- The request: Will you return, word for word, the rows below from the line with "cyan cross: rotated 35 degrees clockwise" to the line with "orange triangle: rotated 30 degrees clockwise", both ends included, and leave the pictures out of your answer?
════
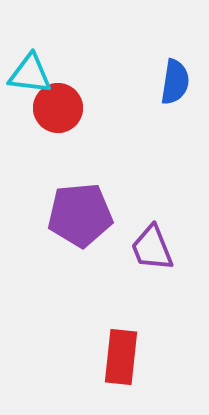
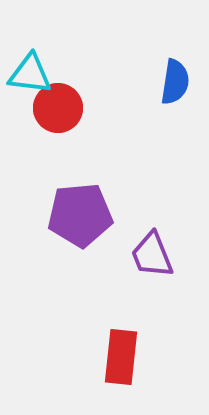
purple trapezoid: moved 7 px down
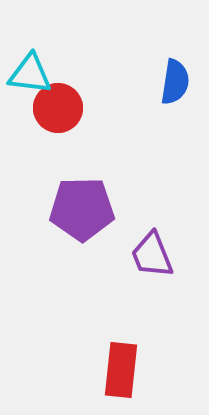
purple pentagon: moved 2 px right, 6 px up; rotated 4 degrees clockwise
red rectangle: moved 13 px down
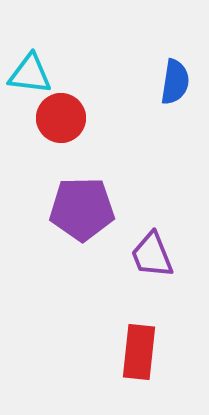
red circle: moved 3 px right, 10 px down
red rectangle: moved 18 px right, 18 px up
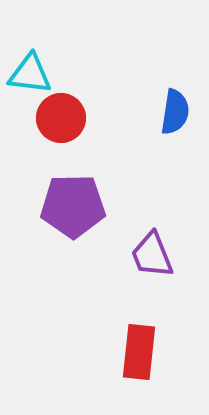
blue semicircle: moved 30 px down
purple pentagon: moved 9 px left, 3 px up
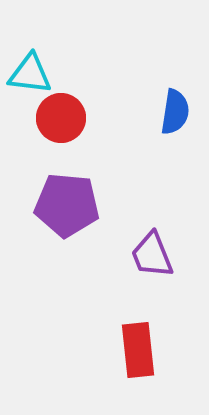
purple pentagon: moved 6 px left, 1 px up; rotated 6 degrees clockwise
red rectangle: moved 1 px left, 2 px up; rotated 12 degrees counterclockwise
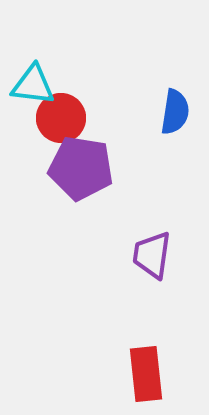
cyan triangle: moved 3 px right, 11 px down
purple pentagon: moved 14 px right, 37 px up; rotated 4 degrees clockwise
purple trapezoid: rotated 30 degrees clockwise
red rectangle: moved 8 px right, 24 px down
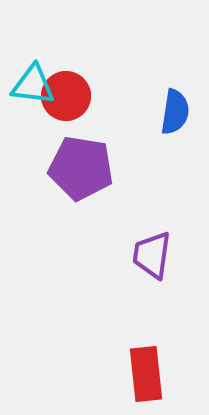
red circle: moved 5 px right, 22 px up
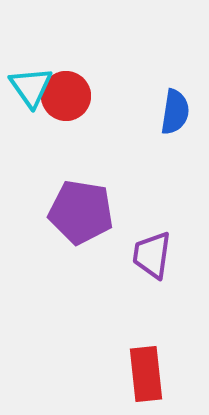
cyan triangle: moved 2 px left, 2 px down; rotated 48 degrees clockwise
purple pentagon: moved 44 px down
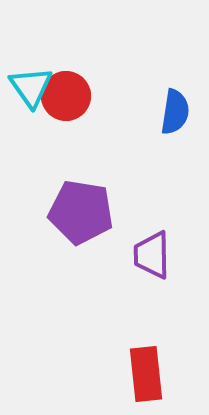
purple trapezoid: rotated 9 degrees counterclockwise
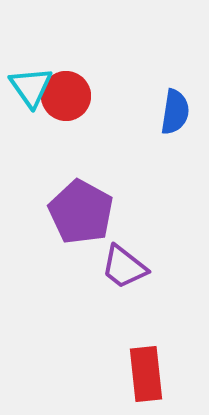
purple pentagon: rotated 20 degrees clockwise
purple trapezoid: moved 28 px left, 12 px down; rotated 51 degrees counterclockwise
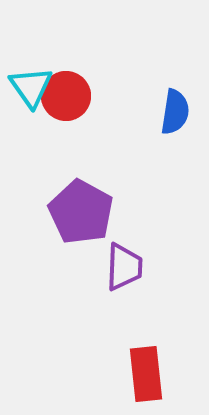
purple trapezoid: rotated 126 degrees counterclockwise
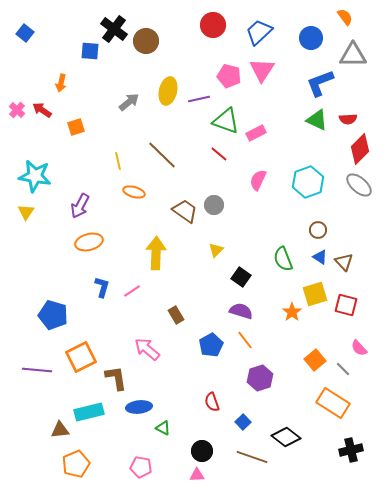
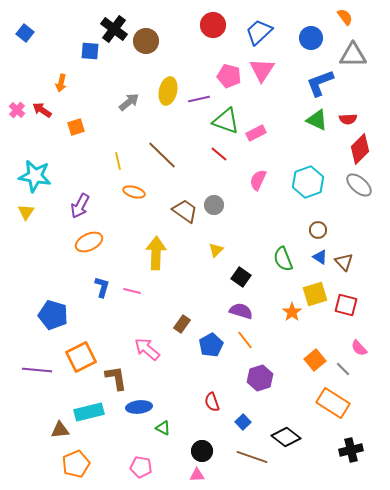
orange ellipse at (89, 242): rotated 12 degrees counterclockwise
pink line at (132, 291): rotated 48 degrees clockwise
brown rectangle at (176, 315): moved 6 px right, 9 px down; rotated 66 degrees clockwise
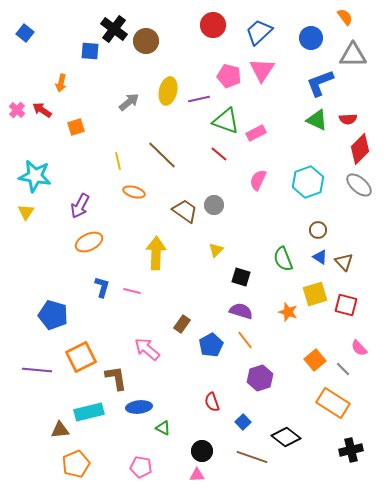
black square at (241, 277): rotated 18 degrees counterclockwise
orange star at (292, 312): moved 4 px left; rotated 18 degrees counterclockwise
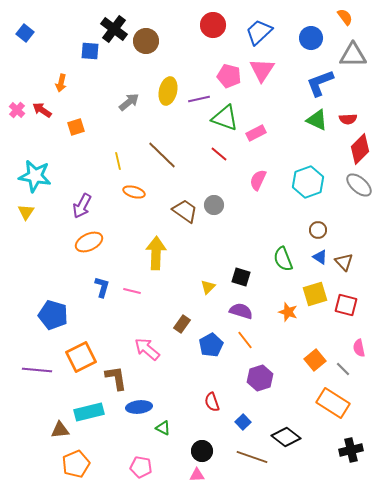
green triangle at (226, 121): moved 1 px left, 3 px up
purple arrow at (80, 206): moved 2 px right
yellow triangle at (216, 250): moved 8 px left, 37 px down
pink semicircle at (359, 348): rotated 30 degrees clockwise
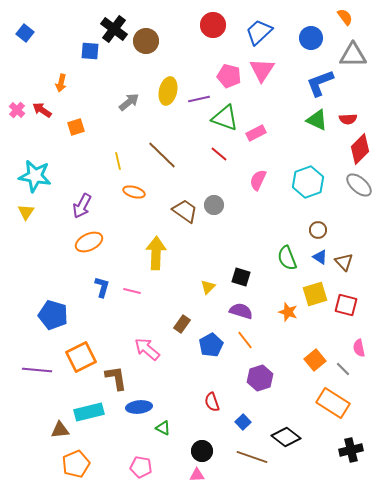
green semicircle at (283, 259): moved 4 px right, 1 px up
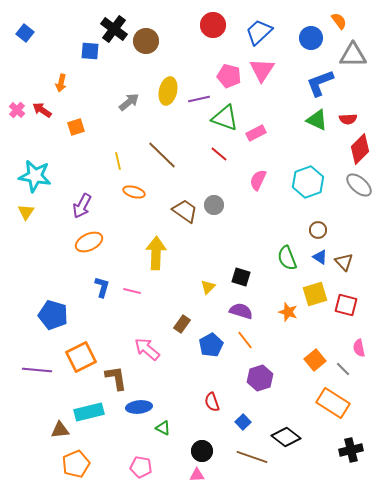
orange semicircle at (345, 17): moved 6 px left, 4 px down
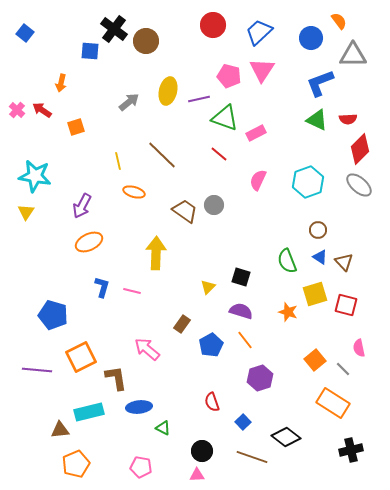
green semicircle at (287, 258): moved 3 px down
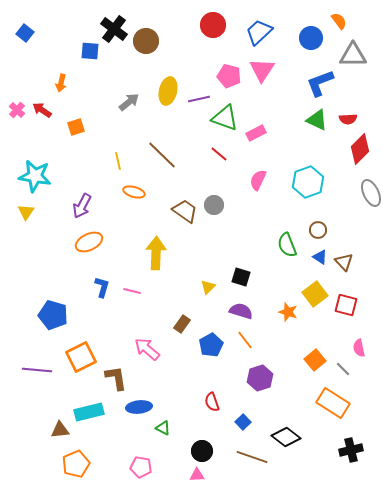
gray ellipse at (359, 185): moved 12 px right, 8 px down; rotated 24 degrees clockwise
green semicircle at (287, 261): moved 16 px up
yellow square at (315, 294): rotated 20 degrees counterclockwise
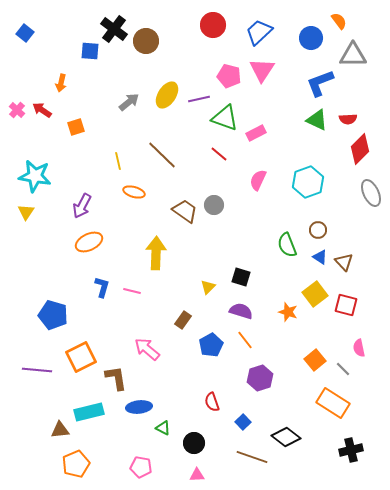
yellow ellipse at (168, 91): moved 1 px left, 4 px down; rotated 20 degrees clockwise
brown rectangle at (182, 324): moved 1 px right, 4 px up
black circle at (202, 451): moved 8 px left, 8 px up
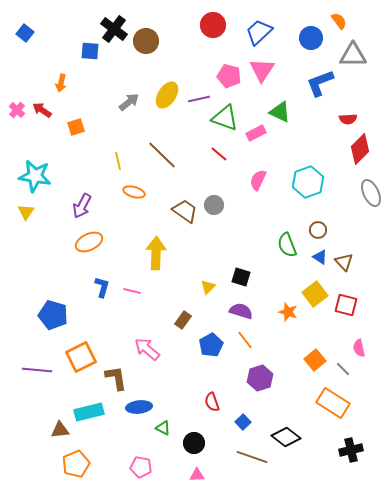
green triangle at (317, 120): moved 37 px left, 8 px up
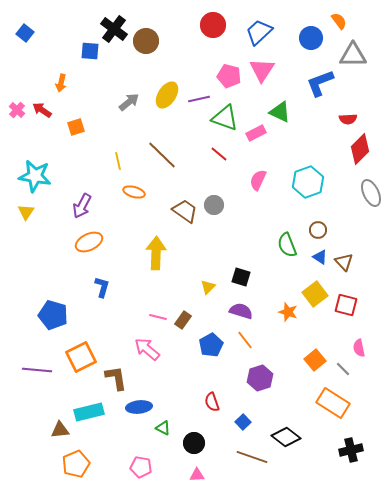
pink line at (132, 291): moved 26 px right, 26 px down
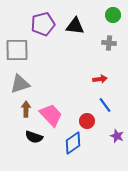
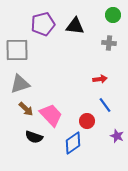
brown arrow: rotated 133 degrees clockwise
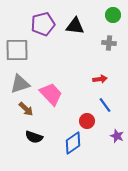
pink trapezoid: moved 21 px up
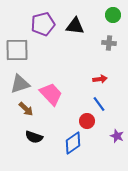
blue line: moved 6 px left, 1 px up
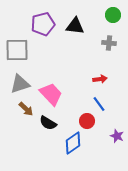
black semicircle: moved 14 px right, 14 px up; rotated 12 degrees clockwise
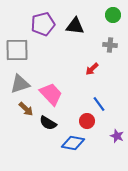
gray cross: moved 1 px right, 2 px down
red arrow: moved 8 px left, 10 px up; rotated 144 degrees clockwise
blue diamond: rotated 45 degrees clockwise
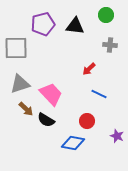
green circle: moved 7 px left
gray square: moved 1 px left, 2 px up
red arrow: moved 3 px left
blue line: moved 10 px up; rotated 28 degrees counterclockwise
black semicircle: moved 2 px left, 3 px up
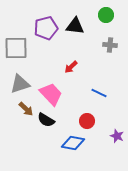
purple pentagon: moved 3 px right, 4 px down
red arrow: moved 18 px left, 2 px up
blue line: moved 1 px up
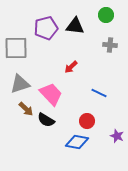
blue diamond: moved 4 px right, 1 px up
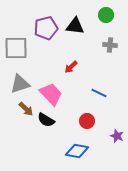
blue diamond: moved 9 px down
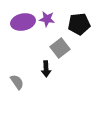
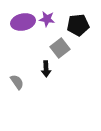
black pentagon: moved 1 px left, 1 px down
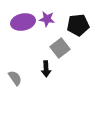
gray semicircle: moved 2 px left, 4 px up
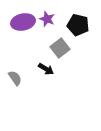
purple star: rotated 14 degrees clockwise
black pentagon: rotated 20 degrees clockwise
black arrow: rotated 56 degrees counterclockwise
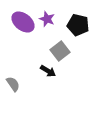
purple ellipse: rotated 50 degrees clockwise
gray square: moved 3 px down
black arrow: moved 2 px right, 2 px down
gray semicircle: moved 2 px left, 6 px down
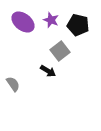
purple star: moved 4 px right, 1 px down
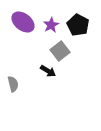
purple star: moved 5 px down; rotated 21 degrees clockwise
black pentagon: rotated 15 degrees clockwise
gray semicircle: rotated 21 degrees clockwise
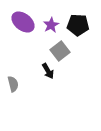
black pentagon: rotated 25 degrees counterclockwise
black arrow: rotated 28 degrees clockwise
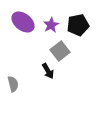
black pentagon: rotated 15 degrees counterclockwise
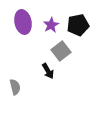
purple ellipse: rotated 40 degrees clockwise
gray square: moved 1 px right
gray semicircle: moved 2 px right, 3 px down
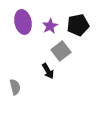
purple star: moved 1 px left, 1 px down
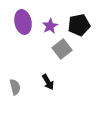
black pentagon: moved 1 px right
gray square: moved 1 px right, 2 px up
black arrow: moved 11 px down
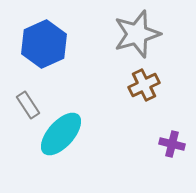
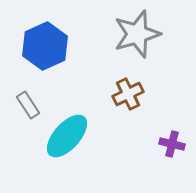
blue hexagon: moved 1 px right, 2 px down
brown cross: moved 16 px left, 9 px down
cyan ellipse: moved 6 px right, 2 px down
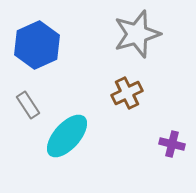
blue hexagon: moved 8 px left, 1 px up
brown cross: moved 1 px left, 1 px up
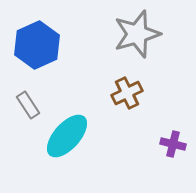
purple cross: moved 1 px right
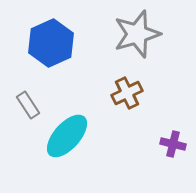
blue hexagon: moved 14 px right, 2 px up
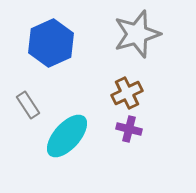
purple cross: moved 44 px left, 15 px up
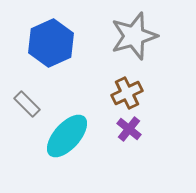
gray star: moved 3 px left, 2 px down
gray rectangle: moved 1 px left, 1 px up; rotated 12 degrees counterclockwise
purple cross: rotated 25 degrees clockwise
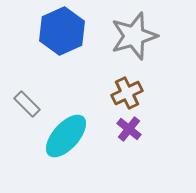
blue hexagon: moved 11 px right, 12 px up
cyan ellipse: moved 1 px left
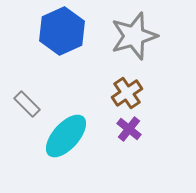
brown cross: rotated 8 degrees counterclockwise
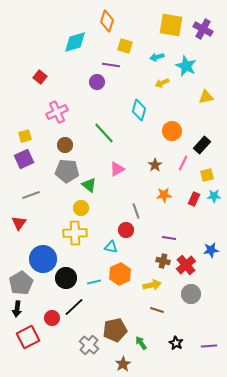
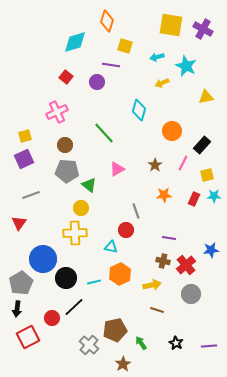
red square at (40, 77): moved 26 px right
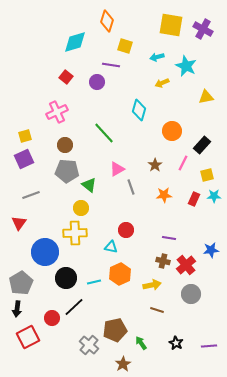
gray line at (136, 211): moved 5 px left, 24 px up
blue circle at (43, 259): moved 2 px right, 7 px up
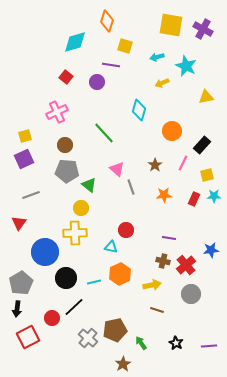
pink triangle at (117, 169): rotated 49 degrees counterclockwise
gray cross at (89, 345): moved 1 px left, 7 px up
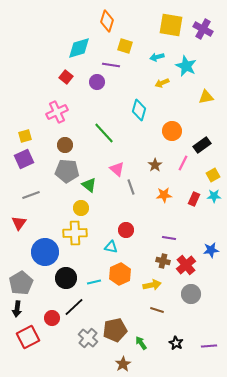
cyan diamond at (75, 42): moved 4 px right, 6 px down
black rectangle at (202, 145): rotated 12 degrees clockwise
yellow square at (207, 175): moved 6 px right; rotated 16 degrees counterclockwise
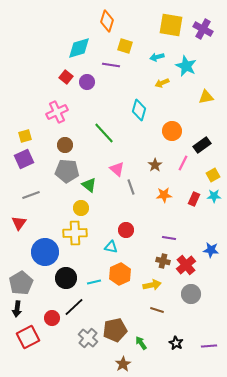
purple circle at (97, 82): moved 10 px left
blue star at (211, 250): rotated 14 degrees clockwise
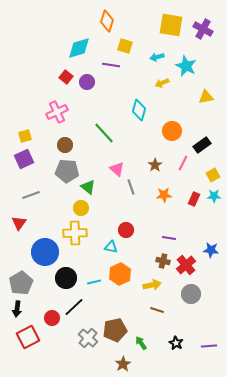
green triangle at (89, 185): moved 1 px left, 2 px down
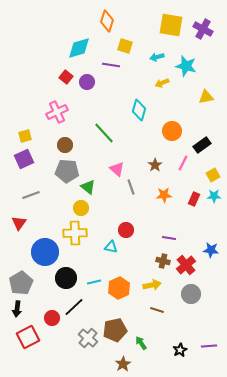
cyan star at (186, 66): rotated 10 degrees counterclockwise
orange hexagon at (120, 274): moved 1 px left, 14 px down
black star at (176, 343): moved 4 px right, 7 px down; rotated 16 degrees clockwise
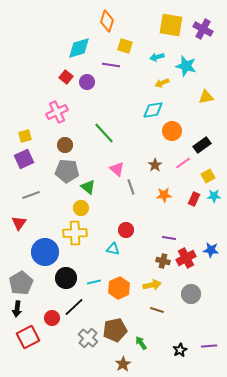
cyan diamond at (139, 110): moved 14 px right; rotated 65 degrees clockwise
pink line at (183, 163): rotated 28 degrees clockwise
yellow square at (213, 175): moved 5 px left, 1 px down
cyan triangle at (111, 247): moved 2 px right, 2 px down
red cross at (186, 265): moved 7 px up; rotated 12 degrees clockwise
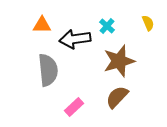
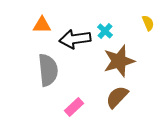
cyan cross: moved 2 px left, 5 px down
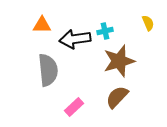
cyan cross: rotated 35 degrees clockwise
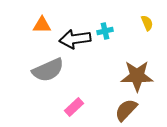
yellow semicircle: moved 1 px left
brown star: moved 18 px right, 15 px down; rotated 16 degrees clockwise
gray semicircle: rotated 72 degrees clockwise
brown semicircle: moved 9 px right, 13 px down
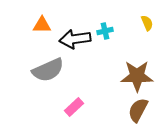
brown semicircle: moved 12 px right; rotated 15 degrees counterclockwise
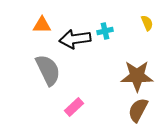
gray semicircle: rotated 92 degrees counterclockwise
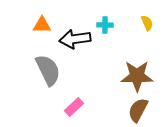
cyan cross: moved 6 px up; rotated 14 degrees clockwise
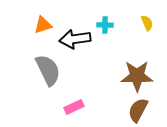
orange triangle: moved 1 px right; rotated 18 degrees counterclockwise
pink rectangle: rotated 18 degrees clockwise
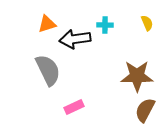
orange triangle: moved 4 px right, 1 px up
brown semicircle: moved 7 px right
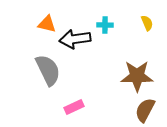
orange triangle: rotated 30 degrees clockwise
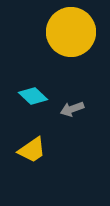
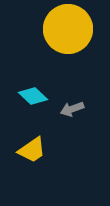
yellow circle: moved 3 px left, 3 px up
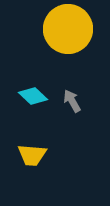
gray arrow: moved 8 px up; rotated 80 degrees clockwise
yellow trapezoid: moved 5 px down; rotated 40 degrees clockwise
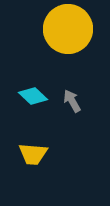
yellow trapezoid: moved 1 px right, 1 px up
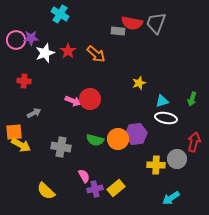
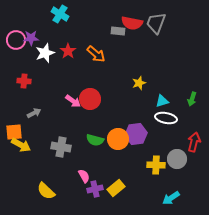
pink arrow: rotated 14 degrees clockwise
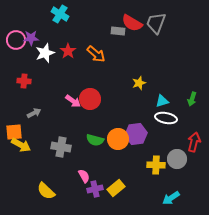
red semicircle: rotated 20 degrees clockwise
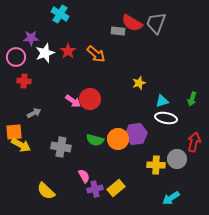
pink circle: moved 17 px down
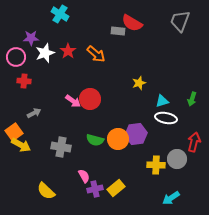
gray trapezoid: moved 24 px right, 2 px up
orange square: rotated 30 degrees counterclockwise
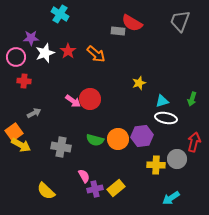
purple hexagon: moved 6 px right, 2 px down
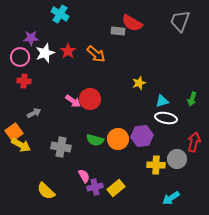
pink circle: moved 4 px right
purple cross: moved 2 px up
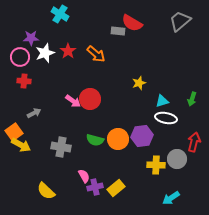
gray trapezoid: rotated 30 degrees clockwise
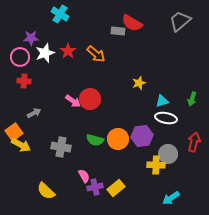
gray circle: moved 9 px left, 5 px up
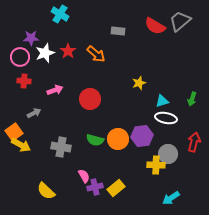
red semicircle: moved 23 px right, 3 px down
pink arrow: moved 18 px left, 11 px up; rotated 56 degrees counterclockwise
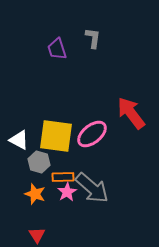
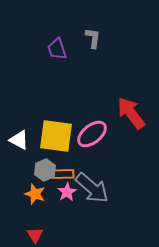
gray hexagon: moved 6 px right, 8 px down; rotated 20 degrees clockwise
orange rectangle: moved 3 px up
red triangle: moved 2 px left
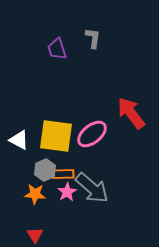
orange star: rotated 15 degrees counterclockwise
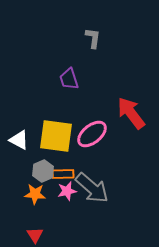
purple trapezoid: moved 12 px right, 30 px down
gray hexagon: moved 2 px left, 1 px down
pink star: moved 1 px up; rotated 18 degrees clockwise
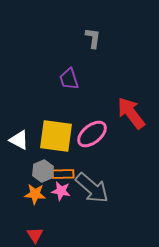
pink star: moved 6 px left; rotated 24 degrees clockwise
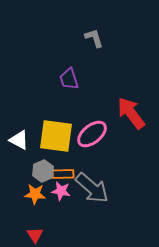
gray L-shape: moved 1 px right; rotated 25 degrees counterclockwise
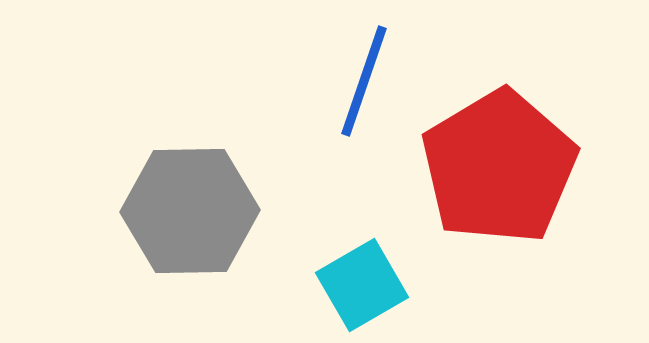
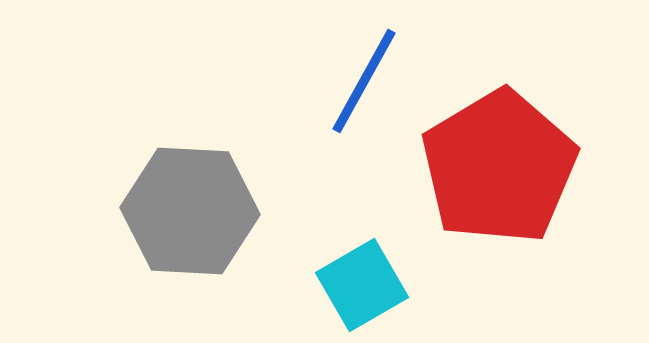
blue line: rotated 10 degrees clockwise
gray hexagon: rotated 4 degrees clockwise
════
- Finished exercise:
cyan cross: rotated 35 degrees clockwise
yellow semicircle: moved 1 px left
brown star: moved 18 px right, 15 px down; rotated 16 degrees clockwise
gray semicircle: rotated 72 degrees clockwise
brown semicircle: moved 9 px right, 13 px down
brown semicircle: moved 12 px right; rotated 15 degrees counterclockwise
gray semicircle: rotated 92 degrees counterclockwise
cyan cross: moved 6 px up; rotated 14 degrees clockwise
orange triangle: moved 1 px right; rotated 18 degrees counterclockwise
pink rectangle: rotated 18 degrees clockwise
orange triangle: moved 4 px right, 1 px up
brown semicircle: moved 7 px right
orange triangle: rotated 30 degrees clockwise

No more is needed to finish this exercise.